#### [Brief]
Please tally the lines of the listing that follows where the word "buffer" appears, and reply with the number only.

::: Given records

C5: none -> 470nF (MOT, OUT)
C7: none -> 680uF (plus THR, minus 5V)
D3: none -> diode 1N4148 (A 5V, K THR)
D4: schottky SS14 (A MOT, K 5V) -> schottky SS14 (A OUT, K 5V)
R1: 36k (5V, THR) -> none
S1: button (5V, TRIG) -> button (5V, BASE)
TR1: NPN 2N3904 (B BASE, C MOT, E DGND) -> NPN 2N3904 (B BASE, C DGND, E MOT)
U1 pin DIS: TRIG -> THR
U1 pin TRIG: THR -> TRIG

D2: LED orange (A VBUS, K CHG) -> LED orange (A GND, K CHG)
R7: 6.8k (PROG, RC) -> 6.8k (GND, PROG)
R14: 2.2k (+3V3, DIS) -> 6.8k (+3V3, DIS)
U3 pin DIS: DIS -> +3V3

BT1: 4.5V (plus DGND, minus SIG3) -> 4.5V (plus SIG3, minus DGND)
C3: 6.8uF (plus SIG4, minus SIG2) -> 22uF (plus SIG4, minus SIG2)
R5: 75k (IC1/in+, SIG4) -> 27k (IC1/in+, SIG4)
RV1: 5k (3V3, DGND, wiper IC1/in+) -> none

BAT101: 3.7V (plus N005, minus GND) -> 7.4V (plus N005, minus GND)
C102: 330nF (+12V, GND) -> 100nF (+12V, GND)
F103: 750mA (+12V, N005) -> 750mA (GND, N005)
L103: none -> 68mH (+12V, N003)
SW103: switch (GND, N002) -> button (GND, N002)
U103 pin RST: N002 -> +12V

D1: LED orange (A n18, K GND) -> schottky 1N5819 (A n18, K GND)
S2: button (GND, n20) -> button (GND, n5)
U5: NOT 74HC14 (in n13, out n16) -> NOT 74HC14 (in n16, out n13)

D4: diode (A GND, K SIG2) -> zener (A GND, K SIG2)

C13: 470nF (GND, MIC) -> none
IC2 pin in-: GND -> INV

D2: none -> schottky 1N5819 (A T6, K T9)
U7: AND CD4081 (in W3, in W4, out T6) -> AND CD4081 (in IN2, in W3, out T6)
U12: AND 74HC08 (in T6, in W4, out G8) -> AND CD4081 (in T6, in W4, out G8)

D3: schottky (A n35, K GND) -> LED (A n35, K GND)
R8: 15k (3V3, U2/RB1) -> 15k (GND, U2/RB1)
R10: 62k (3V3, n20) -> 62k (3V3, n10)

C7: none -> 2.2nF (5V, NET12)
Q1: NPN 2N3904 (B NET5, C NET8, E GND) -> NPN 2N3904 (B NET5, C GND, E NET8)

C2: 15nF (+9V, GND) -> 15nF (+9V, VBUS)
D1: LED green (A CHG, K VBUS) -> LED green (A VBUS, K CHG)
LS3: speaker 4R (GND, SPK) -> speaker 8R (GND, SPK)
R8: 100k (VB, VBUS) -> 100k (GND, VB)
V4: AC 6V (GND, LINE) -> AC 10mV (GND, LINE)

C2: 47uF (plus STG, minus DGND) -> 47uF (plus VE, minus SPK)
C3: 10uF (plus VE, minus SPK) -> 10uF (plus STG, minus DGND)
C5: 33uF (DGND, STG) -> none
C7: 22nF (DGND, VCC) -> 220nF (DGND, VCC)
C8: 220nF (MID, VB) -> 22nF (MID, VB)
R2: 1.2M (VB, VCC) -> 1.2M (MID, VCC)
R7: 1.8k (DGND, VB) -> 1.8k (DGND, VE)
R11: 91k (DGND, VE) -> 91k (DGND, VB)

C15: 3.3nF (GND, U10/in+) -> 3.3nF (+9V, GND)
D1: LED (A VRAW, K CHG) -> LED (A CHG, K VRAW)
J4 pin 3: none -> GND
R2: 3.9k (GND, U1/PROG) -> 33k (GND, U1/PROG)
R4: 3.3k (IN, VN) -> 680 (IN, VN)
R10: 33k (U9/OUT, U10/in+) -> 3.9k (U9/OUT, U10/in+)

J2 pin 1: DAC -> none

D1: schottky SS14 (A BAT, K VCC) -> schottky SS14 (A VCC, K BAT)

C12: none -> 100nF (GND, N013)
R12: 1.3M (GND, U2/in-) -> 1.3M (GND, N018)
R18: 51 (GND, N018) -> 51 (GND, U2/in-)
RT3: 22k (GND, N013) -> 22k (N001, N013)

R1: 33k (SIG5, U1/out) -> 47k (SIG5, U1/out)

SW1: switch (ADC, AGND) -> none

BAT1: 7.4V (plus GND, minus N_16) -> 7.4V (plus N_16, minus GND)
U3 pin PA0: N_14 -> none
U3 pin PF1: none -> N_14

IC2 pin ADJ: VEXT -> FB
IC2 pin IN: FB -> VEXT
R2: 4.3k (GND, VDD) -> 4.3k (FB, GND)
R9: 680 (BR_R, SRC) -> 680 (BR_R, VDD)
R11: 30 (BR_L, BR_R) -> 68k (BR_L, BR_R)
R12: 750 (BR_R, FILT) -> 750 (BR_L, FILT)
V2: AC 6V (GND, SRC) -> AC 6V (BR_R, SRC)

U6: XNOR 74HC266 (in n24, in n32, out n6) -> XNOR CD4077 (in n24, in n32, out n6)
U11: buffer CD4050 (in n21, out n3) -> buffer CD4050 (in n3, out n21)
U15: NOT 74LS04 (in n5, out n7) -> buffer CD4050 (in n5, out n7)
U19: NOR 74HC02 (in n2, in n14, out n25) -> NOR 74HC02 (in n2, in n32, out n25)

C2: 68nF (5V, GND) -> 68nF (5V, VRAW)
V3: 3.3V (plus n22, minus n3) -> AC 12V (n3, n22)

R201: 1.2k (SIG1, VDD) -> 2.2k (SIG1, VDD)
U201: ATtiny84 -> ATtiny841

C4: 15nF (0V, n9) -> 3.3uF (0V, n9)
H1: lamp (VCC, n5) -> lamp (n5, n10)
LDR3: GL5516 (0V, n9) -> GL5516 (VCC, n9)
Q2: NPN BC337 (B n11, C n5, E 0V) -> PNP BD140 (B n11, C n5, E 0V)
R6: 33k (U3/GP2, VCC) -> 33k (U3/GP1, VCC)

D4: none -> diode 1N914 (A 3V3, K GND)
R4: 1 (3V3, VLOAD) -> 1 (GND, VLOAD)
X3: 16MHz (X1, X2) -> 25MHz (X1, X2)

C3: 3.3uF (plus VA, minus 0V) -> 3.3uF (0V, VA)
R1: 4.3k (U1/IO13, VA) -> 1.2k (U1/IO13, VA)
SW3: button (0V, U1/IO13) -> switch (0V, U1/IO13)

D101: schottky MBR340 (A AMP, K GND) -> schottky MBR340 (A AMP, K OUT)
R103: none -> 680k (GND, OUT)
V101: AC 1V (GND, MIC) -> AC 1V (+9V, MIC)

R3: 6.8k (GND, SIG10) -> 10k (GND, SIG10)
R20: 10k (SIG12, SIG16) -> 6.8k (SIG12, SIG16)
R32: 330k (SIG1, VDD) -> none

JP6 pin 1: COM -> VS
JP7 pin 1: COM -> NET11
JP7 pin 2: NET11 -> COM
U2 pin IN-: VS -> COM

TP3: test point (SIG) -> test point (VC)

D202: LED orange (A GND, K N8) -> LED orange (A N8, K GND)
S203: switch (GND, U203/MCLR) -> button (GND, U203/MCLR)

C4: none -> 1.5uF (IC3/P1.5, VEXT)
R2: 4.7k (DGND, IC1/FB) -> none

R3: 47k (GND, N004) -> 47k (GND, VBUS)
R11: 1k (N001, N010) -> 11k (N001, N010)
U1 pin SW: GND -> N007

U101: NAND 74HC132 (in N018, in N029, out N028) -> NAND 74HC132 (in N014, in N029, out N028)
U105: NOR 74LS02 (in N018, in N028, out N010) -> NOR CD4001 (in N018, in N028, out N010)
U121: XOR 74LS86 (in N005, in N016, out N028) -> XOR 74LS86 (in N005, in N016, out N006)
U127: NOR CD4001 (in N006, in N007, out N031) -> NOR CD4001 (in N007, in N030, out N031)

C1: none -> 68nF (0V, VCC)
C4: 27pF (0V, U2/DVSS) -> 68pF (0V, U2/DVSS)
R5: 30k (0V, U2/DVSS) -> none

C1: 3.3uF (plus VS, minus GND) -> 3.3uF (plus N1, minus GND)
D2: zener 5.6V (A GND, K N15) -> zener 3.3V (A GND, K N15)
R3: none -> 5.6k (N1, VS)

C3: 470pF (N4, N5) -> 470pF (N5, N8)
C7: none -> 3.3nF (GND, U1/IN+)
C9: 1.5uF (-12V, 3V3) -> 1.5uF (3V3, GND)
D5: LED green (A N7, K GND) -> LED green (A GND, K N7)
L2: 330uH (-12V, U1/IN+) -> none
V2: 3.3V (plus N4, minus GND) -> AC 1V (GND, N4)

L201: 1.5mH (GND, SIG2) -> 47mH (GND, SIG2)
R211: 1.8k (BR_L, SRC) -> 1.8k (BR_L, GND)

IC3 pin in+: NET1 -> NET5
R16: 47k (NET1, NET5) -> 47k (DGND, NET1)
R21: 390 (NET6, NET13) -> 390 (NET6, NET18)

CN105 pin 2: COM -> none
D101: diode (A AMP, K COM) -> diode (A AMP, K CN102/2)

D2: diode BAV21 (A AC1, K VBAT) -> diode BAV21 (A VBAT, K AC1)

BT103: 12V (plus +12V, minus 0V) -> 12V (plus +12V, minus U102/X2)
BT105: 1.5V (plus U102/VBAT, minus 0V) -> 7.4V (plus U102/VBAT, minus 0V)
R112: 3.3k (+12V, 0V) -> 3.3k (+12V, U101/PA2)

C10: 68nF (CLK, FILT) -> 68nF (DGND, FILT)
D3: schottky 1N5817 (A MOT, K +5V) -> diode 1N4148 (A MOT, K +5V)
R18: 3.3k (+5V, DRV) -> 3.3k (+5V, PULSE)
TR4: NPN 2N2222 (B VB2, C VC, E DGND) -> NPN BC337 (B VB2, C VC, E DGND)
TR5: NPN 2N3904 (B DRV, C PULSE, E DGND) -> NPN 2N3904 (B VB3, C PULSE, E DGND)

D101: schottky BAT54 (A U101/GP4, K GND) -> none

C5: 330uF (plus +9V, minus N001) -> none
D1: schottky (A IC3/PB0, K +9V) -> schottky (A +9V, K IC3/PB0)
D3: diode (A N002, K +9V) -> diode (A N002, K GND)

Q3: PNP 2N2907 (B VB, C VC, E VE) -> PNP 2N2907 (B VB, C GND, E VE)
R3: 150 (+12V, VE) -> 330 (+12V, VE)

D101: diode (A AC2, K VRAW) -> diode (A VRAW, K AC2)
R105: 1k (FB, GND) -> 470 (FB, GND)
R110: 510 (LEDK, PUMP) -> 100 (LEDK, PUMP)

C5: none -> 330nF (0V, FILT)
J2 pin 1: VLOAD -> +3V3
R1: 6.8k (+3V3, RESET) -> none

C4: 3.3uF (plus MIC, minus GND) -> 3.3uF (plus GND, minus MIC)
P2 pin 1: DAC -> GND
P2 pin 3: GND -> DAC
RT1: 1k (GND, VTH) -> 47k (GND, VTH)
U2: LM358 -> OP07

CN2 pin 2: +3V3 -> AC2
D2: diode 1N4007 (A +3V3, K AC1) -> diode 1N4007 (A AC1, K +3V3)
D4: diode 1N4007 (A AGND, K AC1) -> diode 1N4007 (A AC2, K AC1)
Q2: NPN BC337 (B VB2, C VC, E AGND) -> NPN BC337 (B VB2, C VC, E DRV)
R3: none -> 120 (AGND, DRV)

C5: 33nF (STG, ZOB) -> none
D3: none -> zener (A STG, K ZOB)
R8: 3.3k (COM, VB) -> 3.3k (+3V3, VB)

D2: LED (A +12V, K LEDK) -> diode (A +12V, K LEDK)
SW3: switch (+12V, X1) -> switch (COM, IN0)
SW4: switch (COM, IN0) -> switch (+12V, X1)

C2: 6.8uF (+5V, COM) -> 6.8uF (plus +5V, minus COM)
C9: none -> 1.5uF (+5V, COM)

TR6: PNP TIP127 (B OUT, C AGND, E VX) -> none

::::::

#### [Task output]
2